Reproduce each entry below exactly, without omitting any.
-- Exercise data follows --
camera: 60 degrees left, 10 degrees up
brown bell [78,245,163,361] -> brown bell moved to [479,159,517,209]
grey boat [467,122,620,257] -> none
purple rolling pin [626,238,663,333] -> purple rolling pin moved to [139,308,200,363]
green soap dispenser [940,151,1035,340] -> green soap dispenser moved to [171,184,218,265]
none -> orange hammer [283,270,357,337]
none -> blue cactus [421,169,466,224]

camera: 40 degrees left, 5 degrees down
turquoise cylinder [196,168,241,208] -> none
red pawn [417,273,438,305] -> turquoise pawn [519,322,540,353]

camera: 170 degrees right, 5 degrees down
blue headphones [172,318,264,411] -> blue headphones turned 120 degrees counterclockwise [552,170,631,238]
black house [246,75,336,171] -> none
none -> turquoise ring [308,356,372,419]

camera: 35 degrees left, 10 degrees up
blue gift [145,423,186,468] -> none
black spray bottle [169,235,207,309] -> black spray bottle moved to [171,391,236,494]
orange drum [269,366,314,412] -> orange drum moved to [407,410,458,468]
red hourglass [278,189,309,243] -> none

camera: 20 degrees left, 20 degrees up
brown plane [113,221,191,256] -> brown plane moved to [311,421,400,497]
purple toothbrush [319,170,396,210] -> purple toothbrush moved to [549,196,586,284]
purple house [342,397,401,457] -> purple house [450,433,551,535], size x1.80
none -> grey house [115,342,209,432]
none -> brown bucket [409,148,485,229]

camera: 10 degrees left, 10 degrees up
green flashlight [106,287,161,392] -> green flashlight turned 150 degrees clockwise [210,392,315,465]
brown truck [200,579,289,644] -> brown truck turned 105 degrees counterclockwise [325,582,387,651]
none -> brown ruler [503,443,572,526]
-- Exercise data concluded --
**Reply to the task**
camera: 60 degrees left, 10 degrees up
brown bell [78,245,163,361] -> brown bell moved to [479,159,517,209]
grey boat [467,122,620,257] -> none
purple rolling pin [626,238,663,333] -> purple rolling pin moved to [139,308,200,363]
green soap dispenser [940,151,1035,340] -> green soap dispenser moved to [171,184,218,265]
none -> orange hammer [283,270,357,337]
none -> blue cactus [421,169,466,224]

camera: 40 degrees left, 5 degrees down
turquoise cylinder [196,168,241,208] -> none
red pawn [417,273,438,305] -> turquoise pawn [519,322,540,353]

camera: 170 degrees right, 5 degrees down
blue headphones [172,318,264,411] -> blue headphones turned 120 degrees counterclockwise [552,170,631,238]
black house [246,75,336,171] -> none
none -> turquoise ring [308,356,372,419]

camera: 35 degrees left, 10 degrees up
blue gift [145,423,186,468] -> none
black spray bottle [169,235,207,309] -> black spray bottle moved to [171,391,236,494]
orange drum [269,366,314,412] -> orange drum moved to [407,410,458,468]
red hourglass [278,189,309,243] -> none

camera: 20 degrees left, 20 degrees up
brown plane [113,221,191,256] -> brown plane moved to [311,421,400,497]
purple toothbrush [319,170,396,210] -> purple toothbrush moved to [549,196,586,284]
purple house [342,397,401,457] -> purple house [450,433,551,535], size x1.80
none -> grey house [115,342,209,432]
none -> brown bucket [409,148,485,229]

camera: 10 degrees left, 10 degrees up
green flashlight [106,287,161,392] -> green flashlight turned 150 degrees clockwise [210,392,315,465]
brown truck [200,579,289,644] -> brown truck turned 105 degrees counterclockwise [325,582,387,651]
none -> brown ruler [503,443,572,526]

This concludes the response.